── RECORDS SHOWN ──

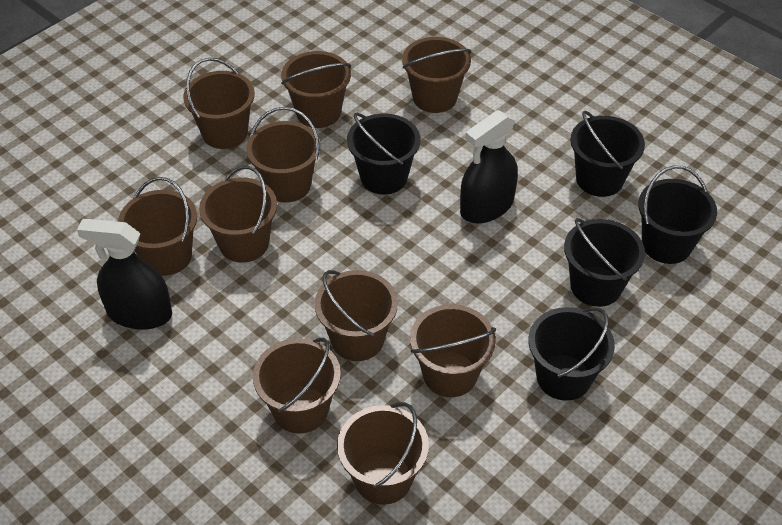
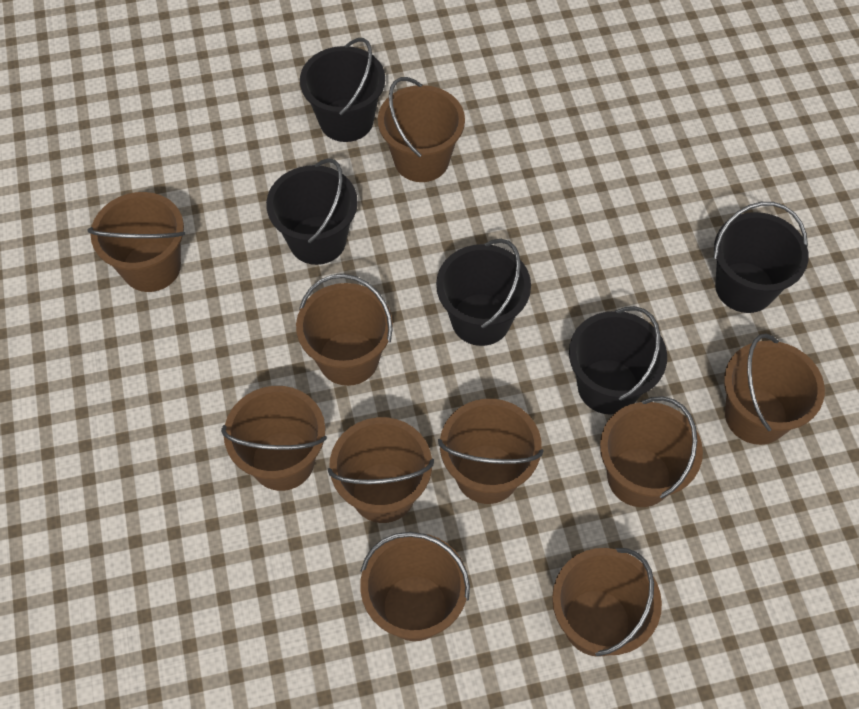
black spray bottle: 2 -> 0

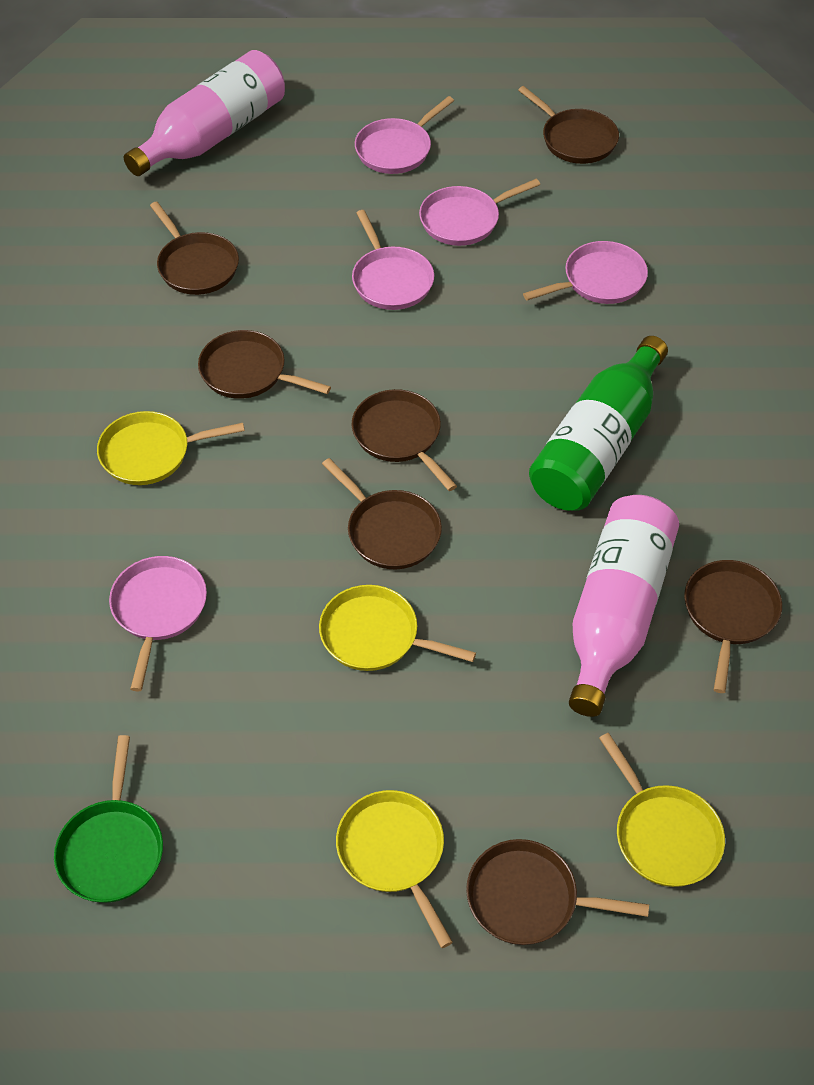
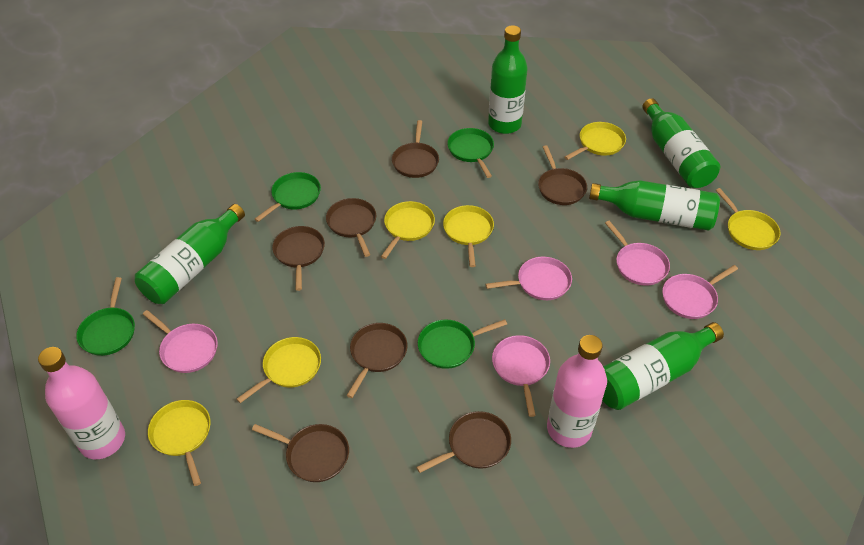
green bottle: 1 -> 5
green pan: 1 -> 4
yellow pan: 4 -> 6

───
── RECORDS SHOWN ──

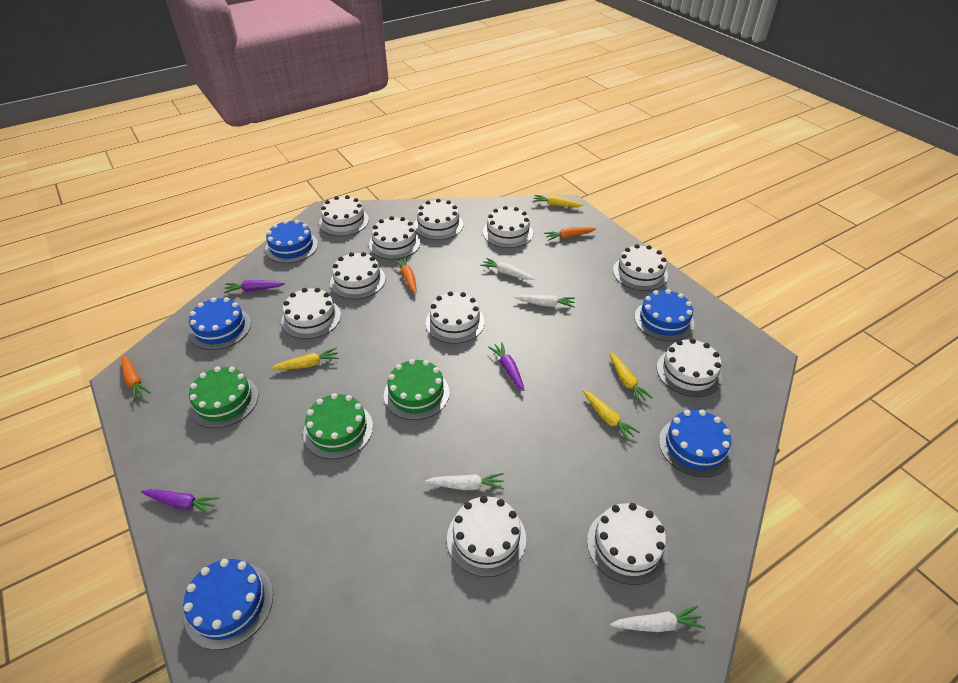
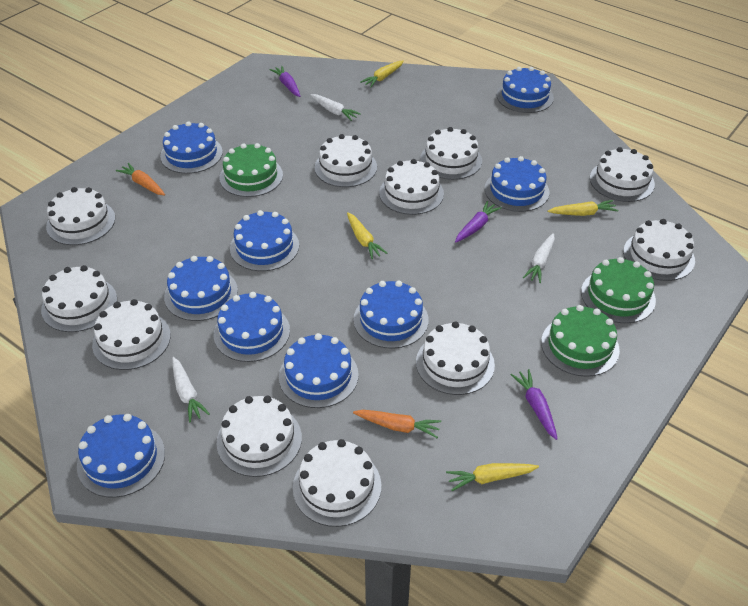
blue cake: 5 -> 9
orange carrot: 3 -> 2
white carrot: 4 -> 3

───
── RECORDS SHOWN ──

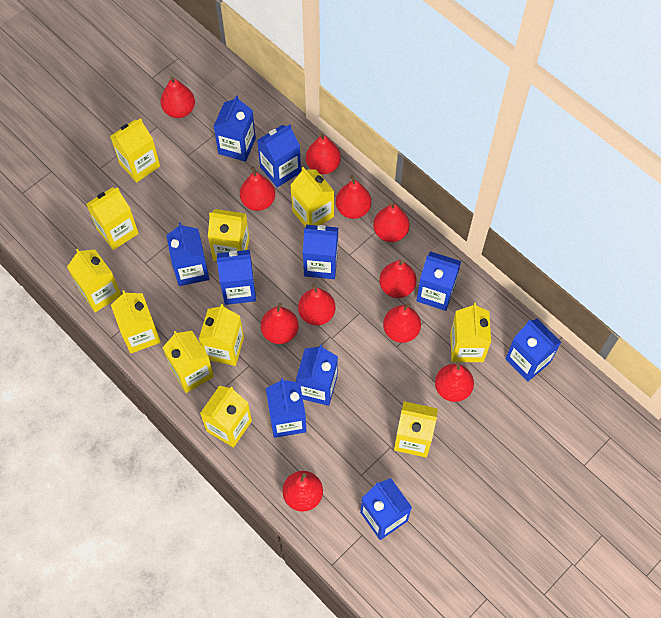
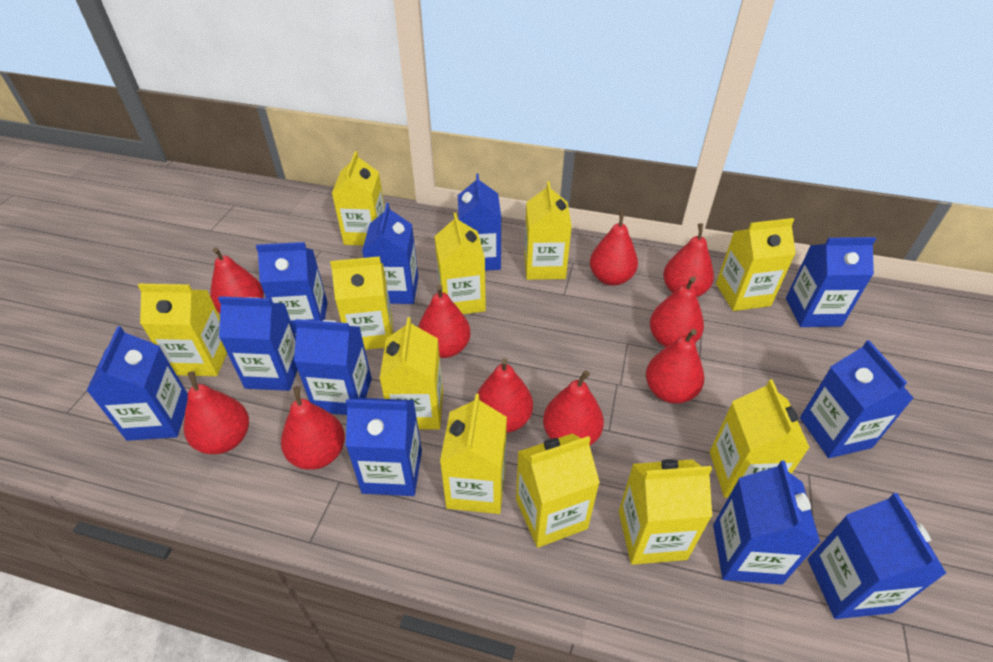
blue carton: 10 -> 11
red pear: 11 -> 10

───

▶ [EXERCISE GOAL]:
Show all lines above that contain "bottle".

▶ [EXERCISE ANSWER]:
black spray bottle: 2 -> 0
green bottle: 1 -> 5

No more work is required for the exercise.